Your output should reproduce each entry exactly, with none of its pictures.

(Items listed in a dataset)

* * * *

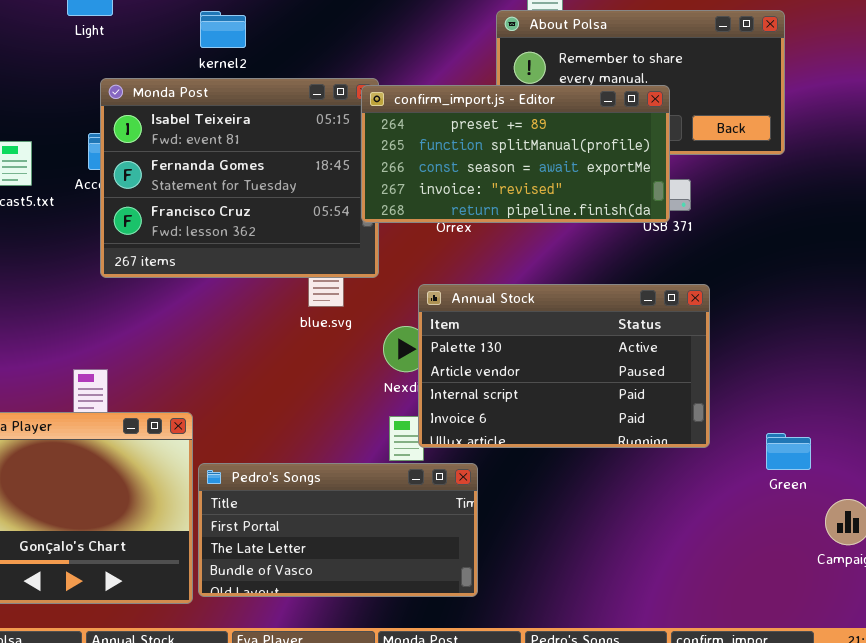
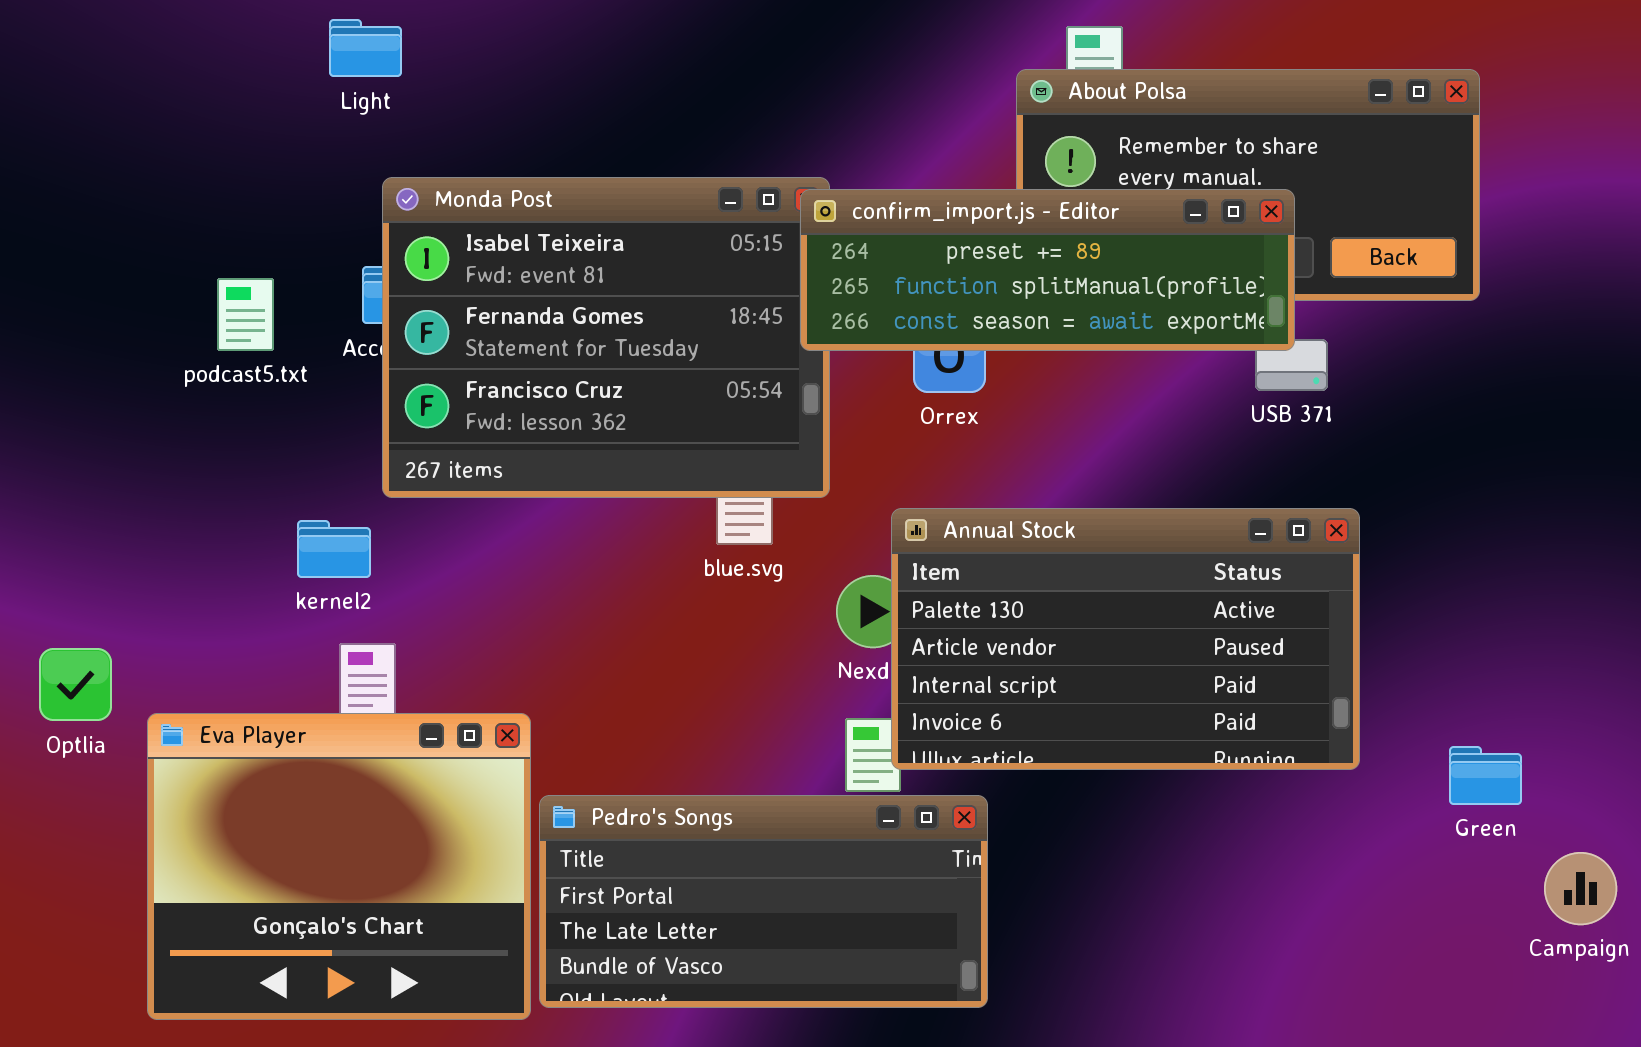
kernel2: [200,11,246,48] -> [297,520,371,578], moved
confirm_import.js - Editor: [361,85,670,223] -> [800,189,1295,351], resized

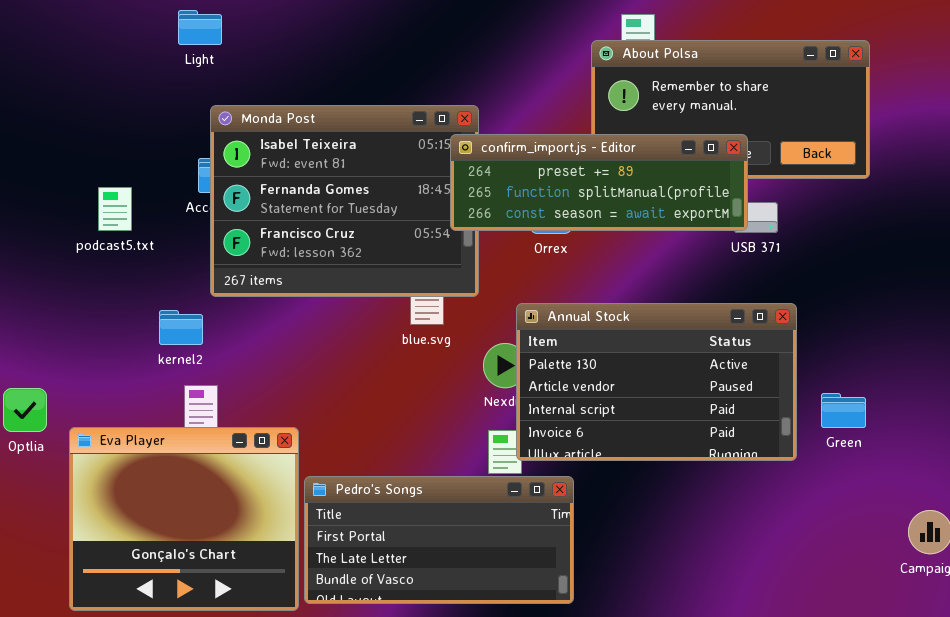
confirm_import.js - Editor: [800,189,1295,351] -> [450,134,748,231], moved
podcast5.txt: [217,278,274,351] -> [98,187,132,231], moved
Green: [1449,746,1522,805] -> [821,393,866,428], moved

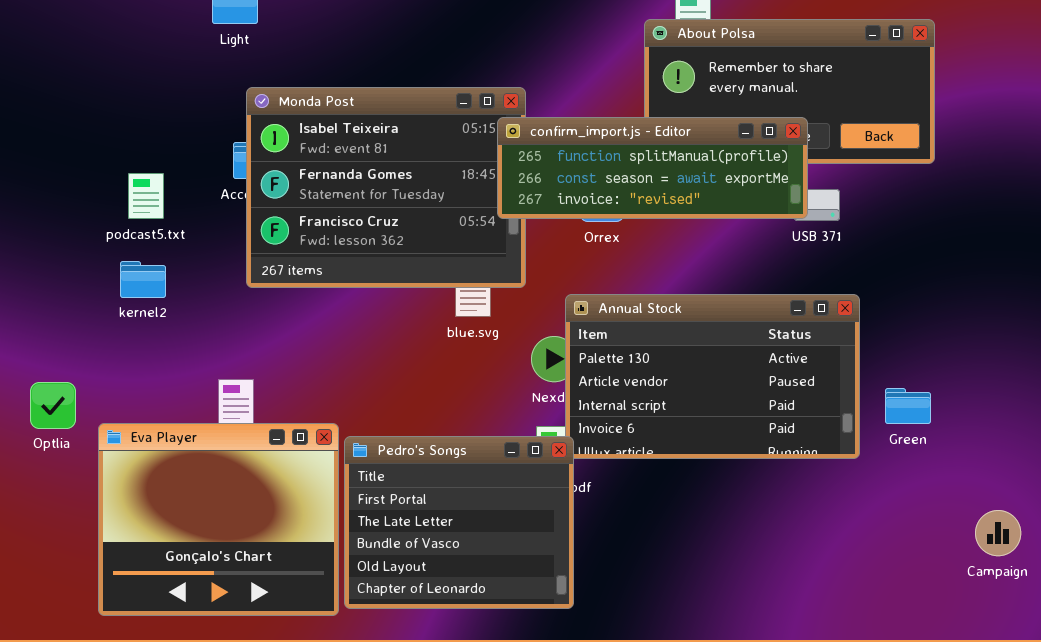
confirm_import.js - Editor: [450,134,748,231] -> [497,117,808,219], scrolled down 1 row
kernel2: [159,310,203,345] -> [120,261,166,298], moved
Pedro's Songs: [304,476,574,604] -> [344,436,574,609], resized

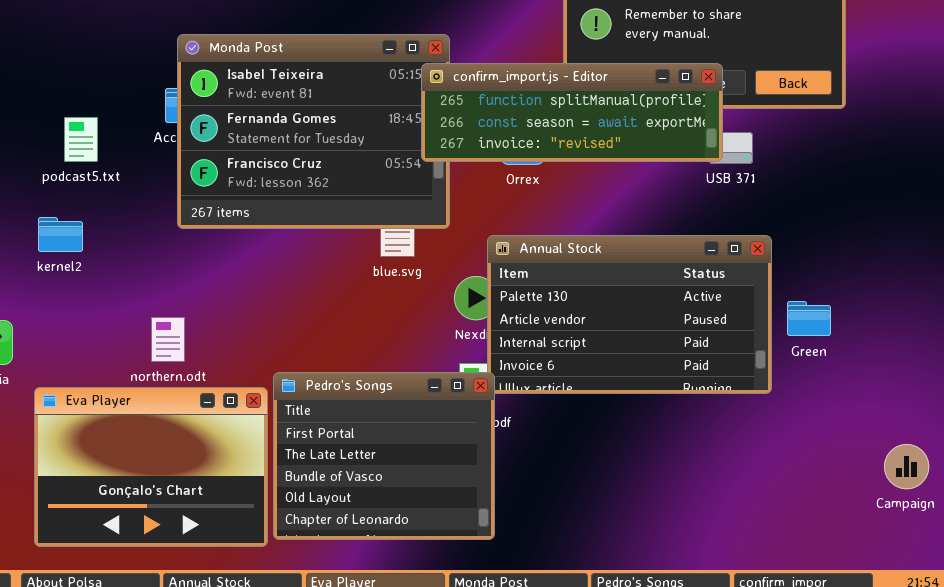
kernel2: [120,261,166,298] -> [38,217,83,252], moved
Green: [885,388,931,424] -> [787,301,831,336], moved
Eva Player: [98,423,339,616] -> [34,387,268,547], resized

* * * *

== SOLUTION TO THE PROBLEM ==
kernel2: [200,11,246,48] -> [297,520,371,578], moved
confirm_import.js - Editor: [361,85,670,223] -> [800,189,1295,351], resized

confirm_import.js - Editor: [800,189,1295,351] -> [450,134,748,231], moved
podcast5.txt: [217,278,274,351] -> [98,187,132,231], moved
Green: [1449,746,1522,805] -> [821,393,866,428], moved

confirm_import.js - Editor: [450,134,748,231] -> [497,117,808,219], scrolled down 1 row
kernel2: [159,310,203,345] -> [120,261,166,298], moved
Pedro's Songs: [304,476,574,604] -> [344,436,574,609], resized

kernel2: [120,261,166,298] -> [38,217,83,252], moved
Green: [885,388,931,424] -> [787,301,831,336], moved
Eva Player: [98,423,339,616] -> [34,387,268,547], resized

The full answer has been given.